=== Supplied information ===
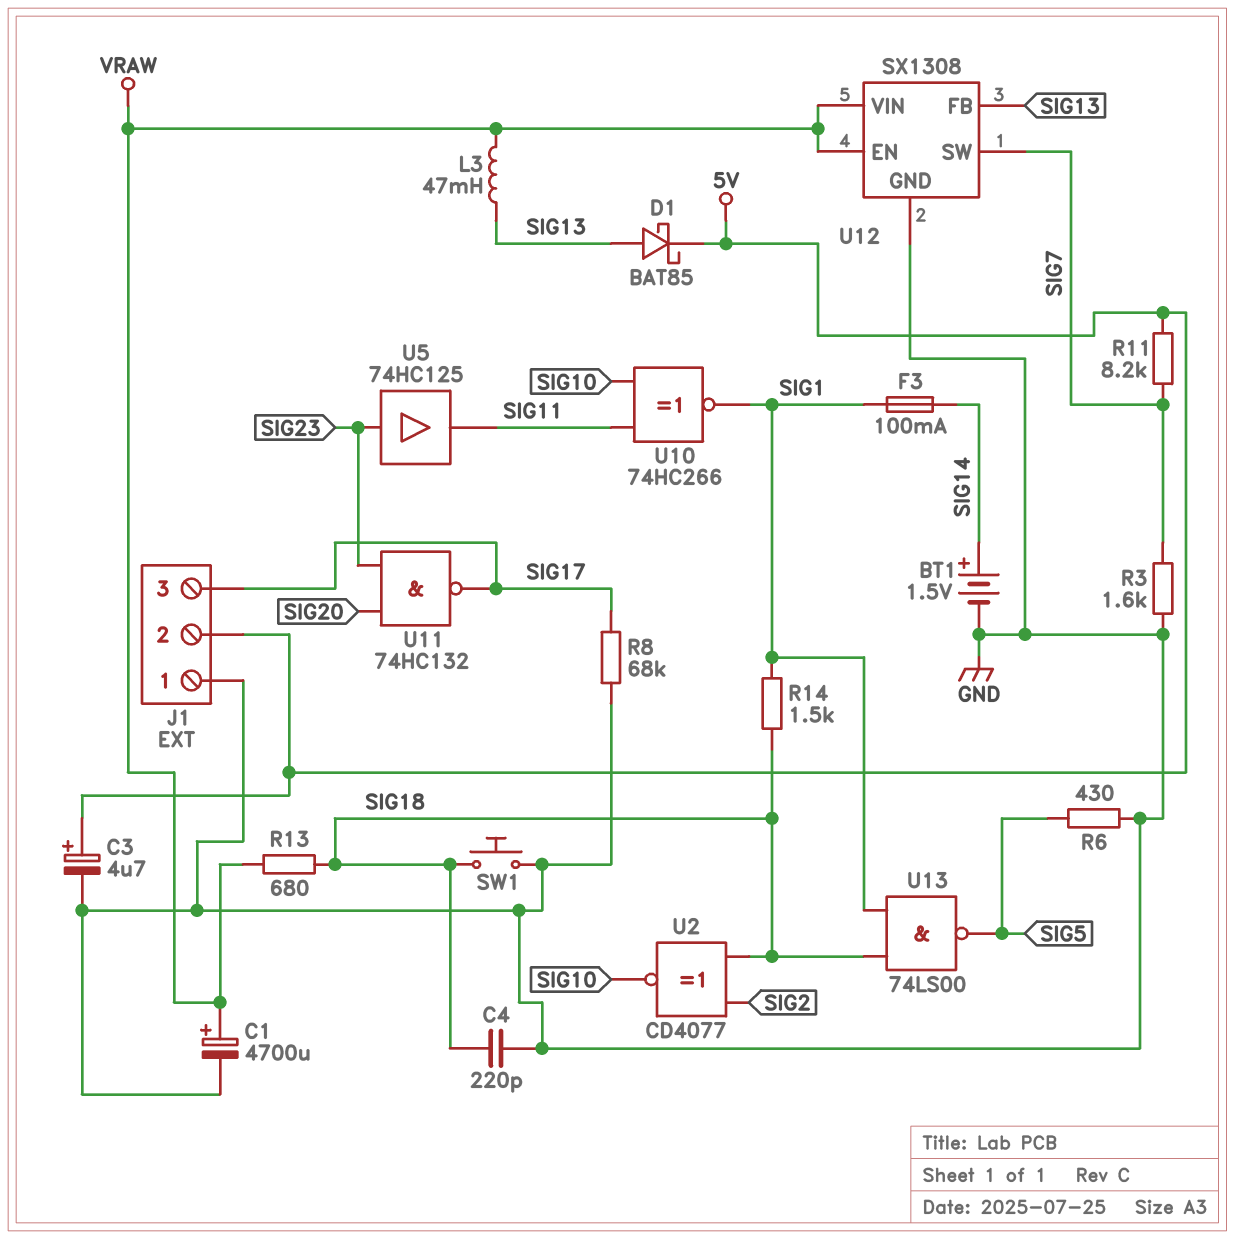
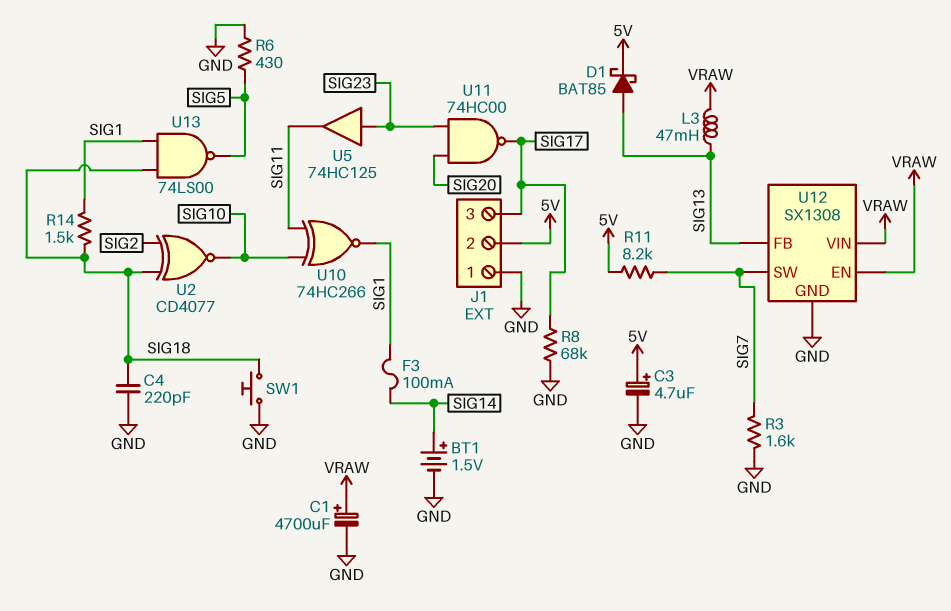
R13: 680 (SIG18, VRAW) -> none
U11: NAND 74HC132 (in SIG20, in SIG23, out SIG17) -> NAND 74HC00 (in SIG20, in SIG23, out SIG17)

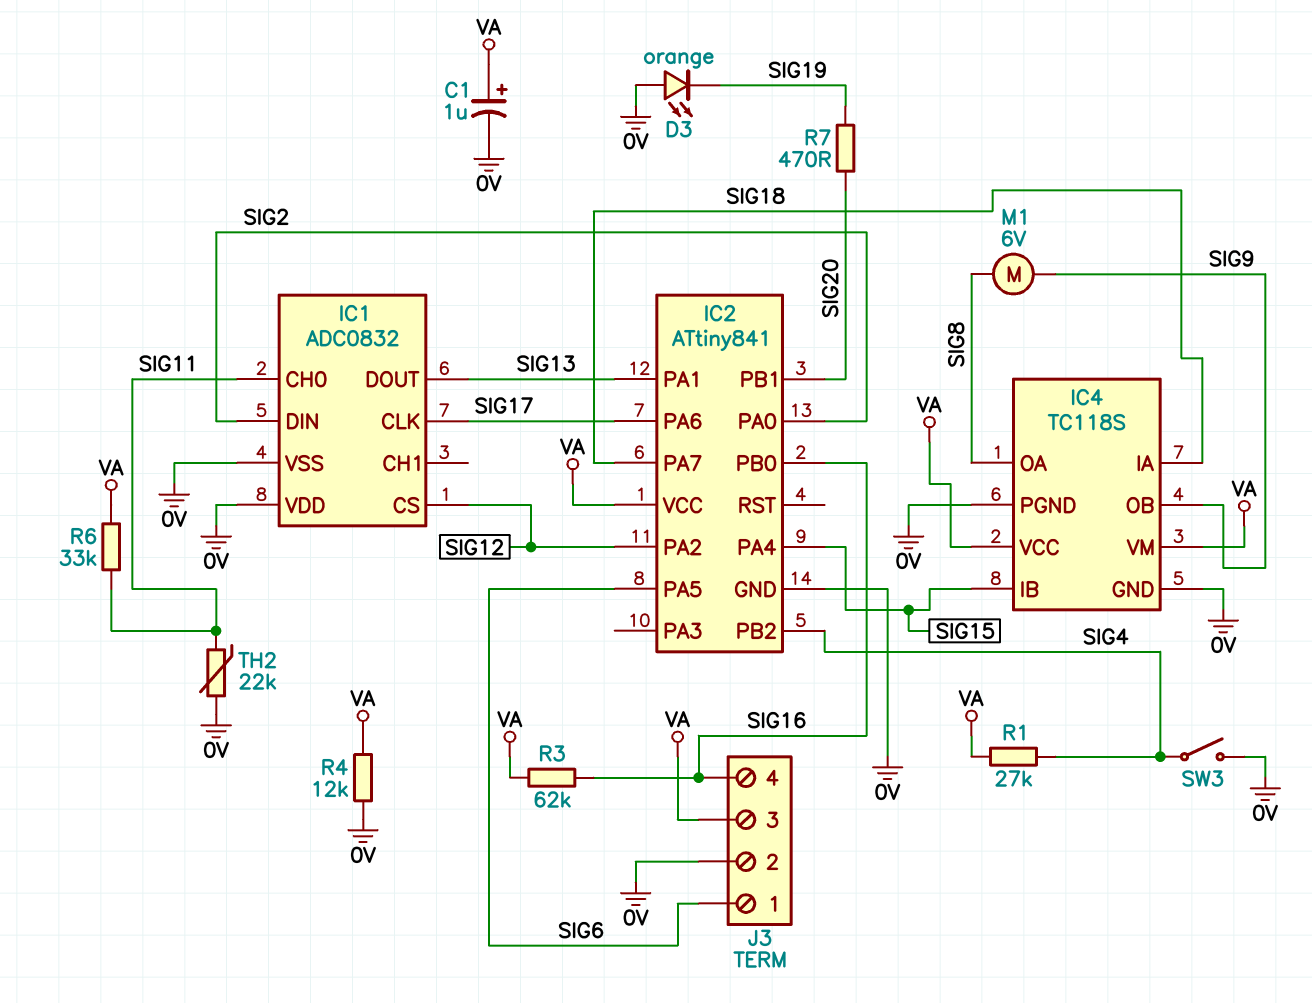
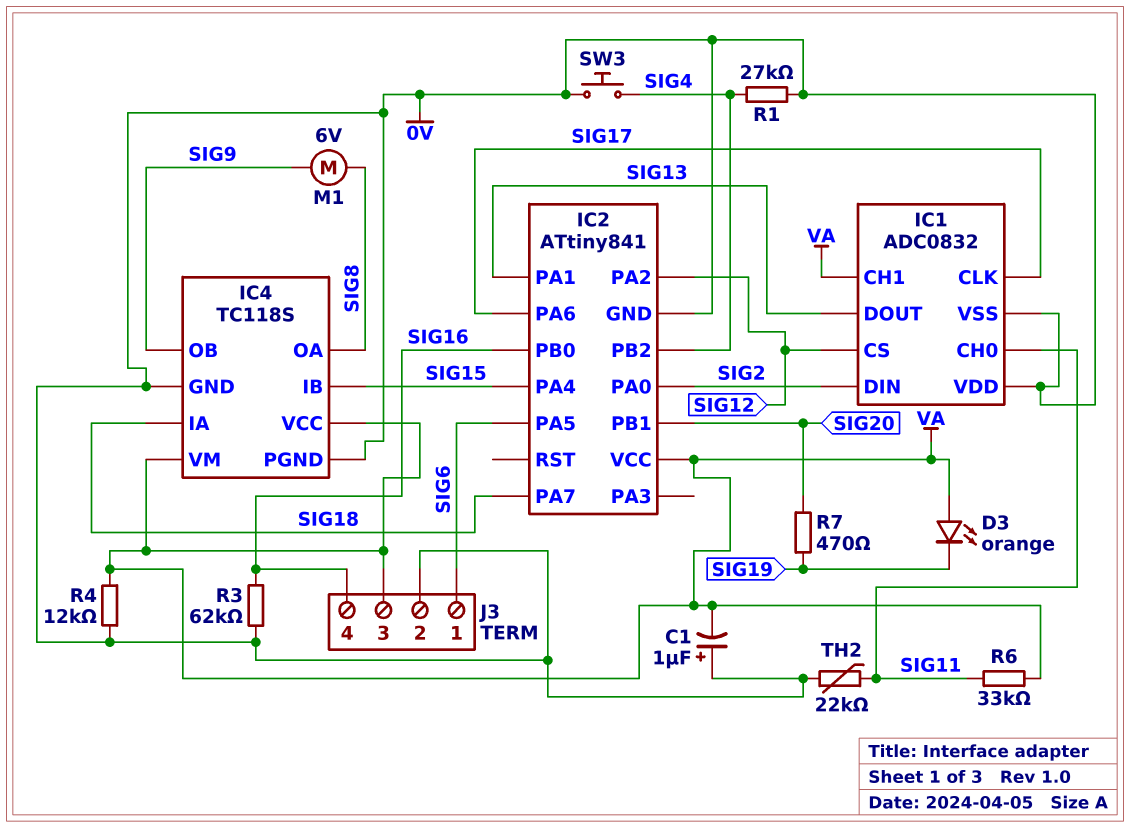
C1: 1uF (plus VA, minus 0V) -> 1uF (plus 0V, minus VA)
D3: LED orange (A 0V, K SIG19) -> LED orange (A VA, K SIG19)
IC1 pin CH1: none -> VA
R1: 27k (SIG4, VA) -> 27k (0V, SIG4)
R3: 62k (SIG16, VA) -> 62k (0V, SIG16)
SW3: switch (0V, SIG4) -> button (0V, SIG4)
===
Exercise aim: An exact transcription of the records above is needed, with no pictures included.

Completed task:
R13: 680 (SIG18, VRAW) -> none
U11: NAND 74HC132 (in SIG20, in SIG23, out SIG17) -> NAND 74HC00 (in SIG20, in SIG23, out SIG17)

C1: 1uF (plus VA, minus 0V) -> 1uF (plus 0V, minus VA)
D3: LED orange (A 0V, K SIG19) -> LED orange (A VA, K SIG19)
IC1 pin CH1: none -> VA
R1: 27k (SIG4, VA) -> 27k (0V, SIG4)
R3: 62k (SIG16, VA) -> 62k (0V, SIG16)
SW3: switch (0V, SIG4) -> button (0V, SIG4)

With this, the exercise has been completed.